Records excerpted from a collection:

======

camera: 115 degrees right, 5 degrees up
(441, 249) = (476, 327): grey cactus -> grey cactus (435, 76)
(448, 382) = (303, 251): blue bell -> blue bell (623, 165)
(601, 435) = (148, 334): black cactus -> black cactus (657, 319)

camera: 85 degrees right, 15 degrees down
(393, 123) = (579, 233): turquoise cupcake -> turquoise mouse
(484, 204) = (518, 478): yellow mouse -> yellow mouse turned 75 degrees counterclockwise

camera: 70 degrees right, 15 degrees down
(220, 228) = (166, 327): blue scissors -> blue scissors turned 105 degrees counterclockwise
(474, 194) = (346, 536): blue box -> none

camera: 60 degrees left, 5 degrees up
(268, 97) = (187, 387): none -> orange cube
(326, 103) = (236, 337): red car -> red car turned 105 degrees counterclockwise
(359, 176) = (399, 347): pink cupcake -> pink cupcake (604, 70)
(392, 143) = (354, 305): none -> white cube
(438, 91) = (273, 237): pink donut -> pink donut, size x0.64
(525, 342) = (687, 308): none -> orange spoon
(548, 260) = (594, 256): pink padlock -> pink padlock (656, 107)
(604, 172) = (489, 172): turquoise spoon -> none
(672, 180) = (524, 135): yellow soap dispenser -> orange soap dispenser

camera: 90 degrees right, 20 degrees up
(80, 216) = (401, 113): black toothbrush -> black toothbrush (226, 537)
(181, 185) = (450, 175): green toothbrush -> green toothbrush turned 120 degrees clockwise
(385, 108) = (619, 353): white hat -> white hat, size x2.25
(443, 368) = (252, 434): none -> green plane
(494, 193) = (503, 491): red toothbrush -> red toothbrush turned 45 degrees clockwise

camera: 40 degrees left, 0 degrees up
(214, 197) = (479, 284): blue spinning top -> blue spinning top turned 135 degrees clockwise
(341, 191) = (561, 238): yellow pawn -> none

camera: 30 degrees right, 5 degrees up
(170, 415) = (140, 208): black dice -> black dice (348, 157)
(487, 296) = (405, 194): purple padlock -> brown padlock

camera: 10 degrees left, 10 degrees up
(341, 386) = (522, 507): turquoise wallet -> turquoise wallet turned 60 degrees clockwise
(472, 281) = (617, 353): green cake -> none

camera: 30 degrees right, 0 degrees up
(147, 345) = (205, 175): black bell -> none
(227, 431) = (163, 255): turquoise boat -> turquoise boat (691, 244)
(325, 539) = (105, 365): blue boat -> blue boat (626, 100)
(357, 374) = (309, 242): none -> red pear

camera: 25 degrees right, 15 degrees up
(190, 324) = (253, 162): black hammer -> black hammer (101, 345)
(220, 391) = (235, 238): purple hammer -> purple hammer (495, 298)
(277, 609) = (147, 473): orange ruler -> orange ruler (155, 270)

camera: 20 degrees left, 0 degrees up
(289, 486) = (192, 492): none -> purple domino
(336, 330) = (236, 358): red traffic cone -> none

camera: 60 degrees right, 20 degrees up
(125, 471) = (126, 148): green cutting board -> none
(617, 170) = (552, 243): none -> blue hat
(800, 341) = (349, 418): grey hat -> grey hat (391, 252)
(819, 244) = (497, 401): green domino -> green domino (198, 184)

======

Exercise: Return word for word the lines above from the line with "camera: 40 degrees left, 0 degrees up" to the line with "camera: 30 degrees right, 0 degrees up", including both and leaving out all others.

Answer for the task:
camera: 40 degrees left, 0 degrees up
(214, 197) = (479, 284): blue spinning top -> blue spinning top turned 135 degrees clockwise
(341, 191) = (561, 238): yellow pawn -> none

camera: 30 degrees right, 5 degrees up
(170, 415) = (140, 208): black dice -> black dice (348, 157)
(487, 296) = (405, 194): purple padlock -> brown padlock

camera: 10 degrees left, 10 degrees up
(341, 386) = (522, 507): turquoise wallet -> turquoise wallet turned 60 degrees clockwise
(472, 281) = (617, 353): green cake -> none

camera: 30 degrees right, 0 degrees up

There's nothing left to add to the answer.